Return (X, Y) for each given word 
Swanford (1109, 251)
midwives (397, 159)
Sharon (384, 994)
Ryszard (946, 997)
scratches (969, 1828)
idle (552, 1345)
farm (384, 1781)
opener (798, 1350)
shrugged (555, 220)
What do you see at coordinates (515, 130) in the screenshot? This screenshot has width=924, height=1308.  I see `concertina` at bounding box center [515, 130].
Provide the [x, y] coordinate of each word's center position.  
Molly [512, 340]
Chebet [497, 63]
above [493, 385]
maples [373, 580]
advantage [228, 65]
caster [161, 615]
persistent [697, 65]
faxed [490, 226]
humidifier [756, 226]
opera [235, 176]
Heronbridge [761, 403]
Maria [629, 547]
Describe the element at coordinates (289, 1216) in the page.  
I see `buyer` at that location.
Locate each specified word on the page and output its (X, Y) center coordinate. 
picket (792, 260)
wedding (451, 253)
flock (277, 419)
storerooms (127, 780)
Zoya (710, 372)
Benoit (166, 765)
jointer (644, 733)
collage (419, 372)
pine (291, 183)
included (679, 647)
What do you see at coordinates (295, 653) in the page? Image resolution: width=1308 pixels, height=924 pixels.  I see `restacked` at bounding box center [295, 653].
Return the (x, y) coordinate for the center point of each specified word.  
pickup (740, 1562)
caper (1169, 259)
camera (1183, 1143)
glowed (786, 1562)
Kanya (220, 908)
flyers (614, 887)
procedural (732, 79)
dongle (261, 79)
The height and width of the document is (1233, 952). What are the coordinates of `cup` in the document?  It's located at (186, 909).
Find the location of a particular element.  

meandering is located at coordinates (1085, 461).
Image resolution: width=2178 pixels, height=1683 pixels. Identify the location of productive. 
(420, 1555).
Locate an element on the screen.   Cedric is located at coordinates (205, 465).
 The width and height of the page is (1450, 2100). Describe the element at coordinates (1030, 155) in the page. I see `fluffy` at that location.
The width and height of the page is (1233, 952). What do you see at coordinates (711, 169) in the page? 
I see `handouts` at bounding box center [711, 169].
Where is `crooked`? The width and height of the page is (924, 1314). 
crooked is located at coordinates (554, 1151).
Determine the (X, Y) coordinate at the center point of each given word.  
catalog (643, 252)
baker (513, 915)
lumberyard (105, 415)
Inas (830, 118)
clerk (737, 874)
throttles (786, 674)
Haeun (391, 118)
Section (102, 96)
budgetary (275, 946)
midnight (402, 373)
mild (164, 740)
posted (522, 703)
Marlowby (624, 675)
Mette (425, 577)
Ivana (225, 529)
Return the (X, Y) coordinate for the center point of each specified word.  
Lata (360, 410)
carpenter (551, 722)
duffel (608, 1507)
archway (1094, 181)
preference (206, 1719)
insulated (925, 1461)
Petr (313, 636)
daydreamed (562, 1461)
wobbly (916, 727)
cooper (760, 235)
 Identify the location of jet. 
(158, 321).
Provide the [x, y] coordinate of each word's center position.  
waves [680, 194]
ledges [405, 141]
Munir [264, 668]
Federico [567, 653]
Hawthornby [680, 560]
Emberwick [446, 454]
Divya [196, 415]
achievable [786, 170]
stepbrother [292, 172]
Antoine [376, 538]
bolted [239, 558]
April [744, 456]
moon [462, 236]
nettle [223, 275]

---*---

GIVEN EXERCISE: Render the records above as a Markdown table with the columns Row and Line, one numbered row per line and blank lines omitted.

EXERCISE RESPONSE:
| Row | Line |
|---|---|
| 1 | Return (X, Y) for each given word  |
| 2 | Swanford (1109, 251) |
| 3 | midwives (397, 159) |
| 4 | Sharon (384, 994) |
| 5 | Ryszard (946, 997) |
| 6 | scratches (969, 1828) |
| 7 | idle (552, 1345) |
| 8 | farm (384, 1781) |
| 9 | opener (798, 1350) |
| 10 | shrugged (555, 220) |
| 11 | What do you see at coordinates (515, 130) in the screenshot? This screenshot has width=924, height=1308.  I see `concertina` at bounding box center [515, 130]. |
| 12 | Provide the [x, y] coordinate of each word's center position.   |
| 13 | Molly [512, 340] |
| 14 | Chebet [497, 63] |
| 15 | above [493, 385] |
| 16 | maples [373, 580] |
| 17 | advantage [228, 65] |
| 18 | caster [161, 615] |
| 19 | persistent [697, 65] |
| 20 | faxed [490, 226] |
| 21 | humidifier [756, 226] |
| 22 | opera [235, 176] |
| 23 | Heronbridge [761, 403] |
| 24 | Maria [629, 547] |
| 25 | Describe the element at coordinates (289, 1216) in the page.   |
| 26 | I see `buyer` at that location. |
| 27 | Locate each specified word on the page and output its (X, Y) center coordinate.  |
| 28 | picket (792, 260) |
| 29 | wedding (451, 253) |
| 30 | flock (277, 419) |
| 31 | storerooms (127, 780) |
| 32 | Zoya (710, 372) |
| 33 | Benoit (166, 765) |
| 34 | jointer (644, 733) |
| 35 | collage (419, 372) |
| 36 | pine (291, 183) |
| 37 | included (679, 647) |
| 38 | What do you see at coordinates (295, 653) in the page? Image resolution: width=1308 pixels, height=924 pixels.  I see `restacked` at bounding box center [295, 653]. |
| 39 | Return the (x, y) coordinate for the center point of each specified word.   |
| 40 | pickup (740, 1562) |
| 41 | caper (1169, 259) |
| 42 | camera (1183, 1143) |
| 43 | glowed (786, 1562) |
| 44 | Kanya (220, 908) |
| 45 | flyers (614, 887) |
| 46 | procedural (732, 79) |
| 47 | dongle (261, 79) |
| 48 | The height and width of the document is (1233, 952). What are the coordinates of `cup` in the document?  It's located at (186, 909). |
| 49 | Find the location of a particular element.   |
| 50 | meandering is located at coordinates (1085, 461). |
| 51 | Image resolution: width=2178 pixels, height=1683 pixels. Identify the location of productive.  |
| 52 | (420, 1555). |
| 53 | Locate an element on the screen.   Cedric is located at coordinates (205, 465). |
| 54 |  The width and height of the page is (1450, 2100). Describe the element at coordinates (1030, 155) in the page. I see `fluffy` at that location. |
| 55 | The width and height of the page is (1233, 952). What do you see at coordinates (711, 169) in the page?  |
| 56 | I see `handouts` at bounding box center [711, 169]. |
| 57 | Where is `crooked`? The width and height of the page is (924, 1314).  |
| 58 | crooked is located at coordinates (554, 1151). |
| 59 | Determine the (X, Y) coordinate at the center point of each given word.   |
| 60 | catalog (643, 252) |
| 61 | baker (513, 915) |
| 62 | lumberyard (105, 415) |
| 63 | Inas (830, 118) |
| 64 | clerk (737, 874) |
| 65 | throttles (786, 674) |
| 66 | Haeun (391, 118) |
| 67 | Section (102, 96) |
| 68 | budgetary (275, 946) |
| 69 | midnight (402, 373) |
| 70 | mild (164, 740) |
| 71 | posted (522, 703) |
| 72 | Marlowby (624, 675) |
| 73 | Mette (425, 577) |
| 74 | Ivana (225, 529) |
| 75 | Return the (X, Y) coordinate for the center point of each specified word.   |
| 76 | Lata (360, 410) |
| 77 | carpenter (551, 722) |
| 78 | duffel (608, 1507) |
| 79 | archway (1094, 181) |
| 80 | preference (206, 1719) |
| 81 | insulated (925, 1461) |
| 82 | Petr (313, 636) |
| 83 | daydreamed (562, 1461) |
| 84 | wobbly (916, 727) |
| 85 | cooper (760, 235) |
| 86 |  Identify the location of jet.  |
| 87 | (158, 321). |
| 88 | Provide the [x, y] coordinate of each word's center position.   |
| 89 | waves [680, 194] |
| 90 | ledges [405, 141] |
| 91 | Munir [264, 668] |
| 92 | Federico [567, 653] |
| 93 | Hawthornby [680, 560] |
| 94 | Emberwick [446, 454] |
| 95 | Divya [196, 415] |
| 96 | achievable [786, 170] |
| 97 | stepbrother [292, 172] |
| 98 | Antoine [376, 538] |
| 99 | bolted [239, 558] |
| 100 | April [744, 456] |
| 101 | moon [462, 236] |
| 102 | nettle [223, 275] |